Assignment – Below are records to be output exactly, every one of them.

Data extracts –
"""

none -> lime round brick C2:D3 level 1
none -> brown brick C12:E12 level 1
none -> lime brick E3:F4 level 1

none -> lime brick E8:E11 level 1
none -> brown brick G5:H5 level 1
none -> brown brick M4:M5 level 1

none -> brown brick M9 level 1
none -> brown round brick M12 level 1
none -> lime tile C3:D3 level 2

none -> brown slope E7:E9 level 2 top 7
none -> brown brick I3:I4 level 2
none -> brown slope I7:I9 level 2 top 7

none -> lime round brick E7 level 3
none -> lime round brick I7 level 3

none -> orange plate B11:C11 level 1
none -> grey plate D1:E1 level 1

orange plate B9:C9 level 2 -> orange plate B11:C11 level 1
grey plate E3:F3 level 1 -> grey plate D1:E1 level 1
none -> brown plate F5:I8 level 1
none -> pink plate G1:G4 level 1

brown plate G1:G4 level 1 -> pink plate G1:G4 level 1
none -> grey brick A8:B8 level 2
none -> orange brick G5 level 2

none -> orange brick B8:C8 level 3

"""

Task answer –
none -> lime round brick C2:D3 level 1
none -> brown brick C12:E12 level 1
none -> lime brick E3:F4 level 1

none -> lime brick E8:E11 level 1
none -> brown brick G5:H5 level 1
none -> brown brick M4:M5 level 1

none -> brown brick M9 level 1
none -> brown round brick M12 level 1
none -> lime tile C3:D3 level 2

none -> brown slope E7:E9 level 2 top 7
none -> brown brick I3:I4 level 2
none -> brown slope I7:I9 level 2 top 7

none -> lime round brick E7 level 3
none -> lime round brick I7 level 3

none -> orange plate B11:C11 level 1
none -> grey plate D1:E1 level 1

orange plate B9:C9 level 2 -> orange plate B11:C11 level 1
grey plate E3:F3 level 1 -> grey plate D1:E1 level 1
none -> brown plate F5:I8 level 1
none -> pink plate G1:G4 level 1

brown plate G1:G4 level 1 -> pink plate G1:G4 level 1
none -> grey brick A8:B8 level 2
none -> orange brick G5 level 2

none -> orange brick B8:C8 level 3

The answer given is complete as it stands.